Switch "Seattle" to "Tacoma" in the rows from the start through the row containing "Minsk: 7:59 -> 8:00", and write those rows out again with nothing else altered.
--*--
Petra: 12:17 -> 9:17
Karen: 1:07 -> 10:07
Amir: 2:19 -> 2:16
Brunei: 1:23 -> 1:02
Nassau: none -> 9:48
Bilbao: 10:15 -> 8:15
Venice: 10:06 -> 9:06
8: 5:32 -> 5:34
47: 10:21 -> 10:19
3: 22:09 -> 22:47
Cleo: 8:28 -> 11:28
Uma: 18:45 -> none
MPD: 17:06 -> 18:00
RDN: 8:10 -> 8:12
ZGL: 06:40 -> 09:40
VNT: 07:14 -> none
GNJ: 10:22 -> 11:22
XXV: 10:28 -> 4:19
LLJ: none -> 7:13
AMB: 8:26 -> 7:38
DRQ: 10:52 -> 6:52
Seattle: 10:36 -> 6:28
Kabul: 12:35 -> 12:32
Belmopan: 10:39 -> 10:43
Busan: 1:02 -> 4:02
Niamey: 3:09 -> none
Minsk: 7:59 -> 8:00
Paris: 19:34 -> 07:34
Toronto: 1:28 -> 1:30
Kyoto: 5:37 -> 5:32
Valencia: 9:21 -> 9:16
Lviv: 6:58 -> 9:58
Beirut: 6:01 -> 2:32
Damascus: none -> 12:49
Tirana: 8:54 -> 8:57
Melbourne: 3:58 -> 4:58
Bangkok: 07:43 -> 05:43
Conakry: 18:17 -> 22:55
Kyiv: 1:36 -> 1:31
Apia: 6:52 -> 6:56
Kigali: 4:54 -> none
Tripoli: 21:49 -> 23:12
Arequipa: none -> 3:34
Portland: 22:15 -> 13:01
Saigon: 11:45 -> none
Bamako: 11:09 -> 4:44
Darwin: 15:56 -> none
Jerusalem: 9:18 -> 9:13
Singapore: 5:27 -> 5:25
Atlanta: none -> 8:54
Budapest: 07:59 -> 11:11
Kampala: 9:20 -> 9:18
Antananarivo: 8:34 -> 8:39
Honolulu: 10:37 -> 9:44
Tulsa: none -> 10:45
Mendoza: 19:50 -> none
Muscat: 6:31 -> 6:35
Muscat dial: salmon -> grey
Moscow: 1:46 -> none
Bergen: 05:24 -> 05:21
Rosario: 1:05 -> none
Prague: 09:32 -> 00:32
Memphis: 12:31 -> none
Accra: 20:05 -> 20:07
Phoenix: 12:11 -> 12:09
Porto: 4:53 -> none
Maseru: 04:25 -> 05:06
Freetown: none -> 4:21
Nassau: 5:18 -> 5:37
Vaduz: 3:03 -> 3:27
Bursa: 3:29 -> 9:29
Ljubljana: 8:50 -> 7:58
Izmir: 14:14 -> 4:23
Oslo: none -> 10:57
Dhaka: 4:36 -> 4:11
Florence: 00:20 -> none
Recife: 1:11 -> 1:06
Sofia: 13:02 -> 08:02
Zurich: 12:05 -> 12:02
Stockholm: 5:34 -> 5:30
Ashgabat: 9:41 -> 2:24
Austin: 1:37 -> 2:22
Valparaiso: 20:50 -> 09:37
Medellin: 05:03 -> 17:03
--*--
[EXERCISE OUTPUT]
Petra: 12:17 -> 9:17
Karen: 1:07 -> 10:07
Amir: 2:19 -> 2:16
Brunei: 1:23 -> 1:02
Nassau: none -> 9:48
Bilbao: 10:15 -> 8:15
Venice: 10:06 -> 9:06
8: 5:32 -> 5:34
47: 10:21 -> 10:19
3: 22:09 -> 22:47
Cleo: 8:28 -> 11:28
Uma: 18:45 -> none
MPD: 17:06 -> 18:00
RDN: 8:10 -> 8:12
ZGL: 06:40 -> 09:40
VNT: 07:14 -> none
GNJ: 10:22 -> 11:22
XXV: 10:28 -> 4:19
LLJ: none -> 7:13
AMB: 8:26 -> 7:38
DRQ: 10:52 -> 6:52
Tacoma: 10:36 -> 6:28
Kabul: 12:35 -> 12:32
Belmopan: 10:39 -> 10:43
Busan: 1:02 -> 4:02
Niamey: 3:09 -> none
Minsk: 7:59 -> 8:00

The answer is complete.